**What to do**. Identify all lines in the data containing the string "black". Copy them out.

**Information provided**.
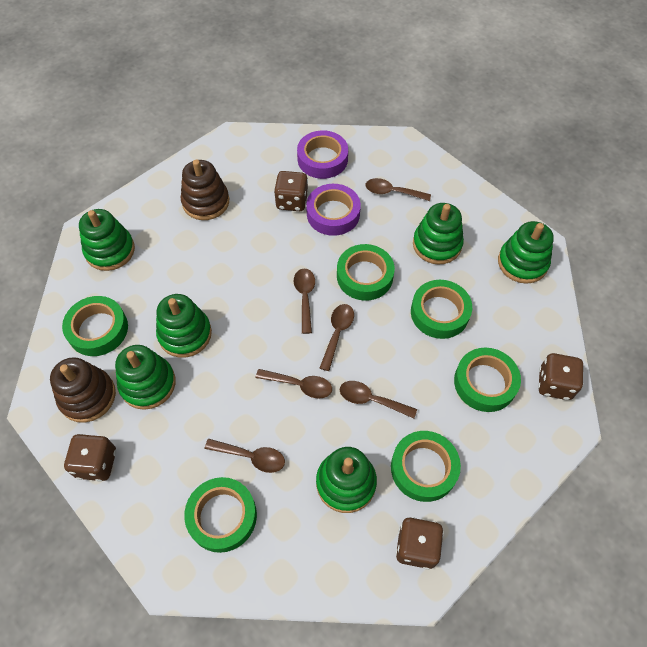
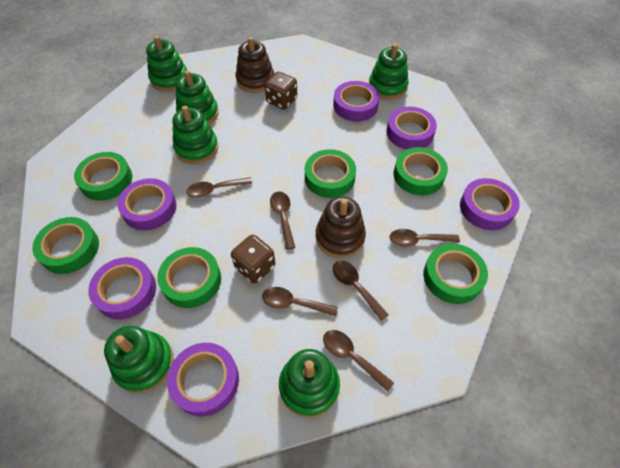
brown dice: 4 -> 2
purple tape: 2 -> 6

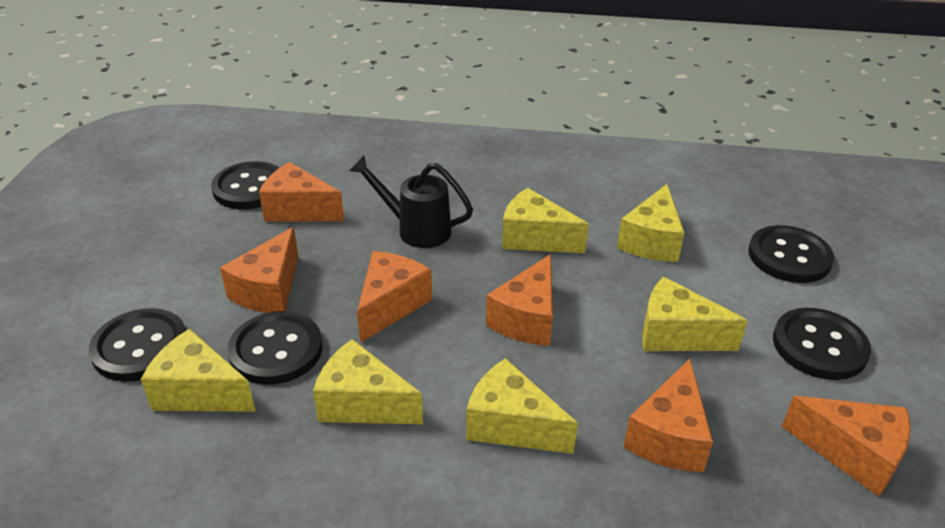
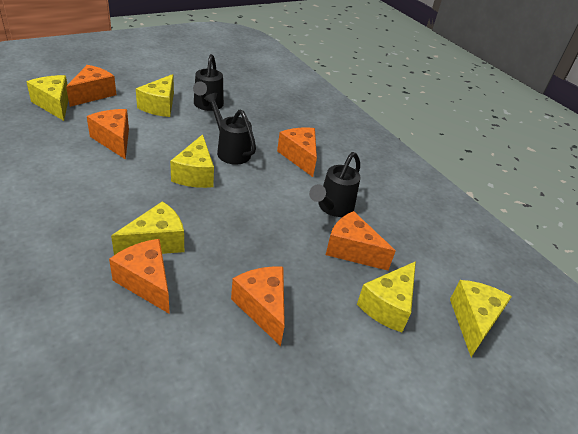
black button: 5 -> 0
black watering can: 1 -> 3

**Task response**.
black button: 5 -> 0
black watering can: 1 -> 3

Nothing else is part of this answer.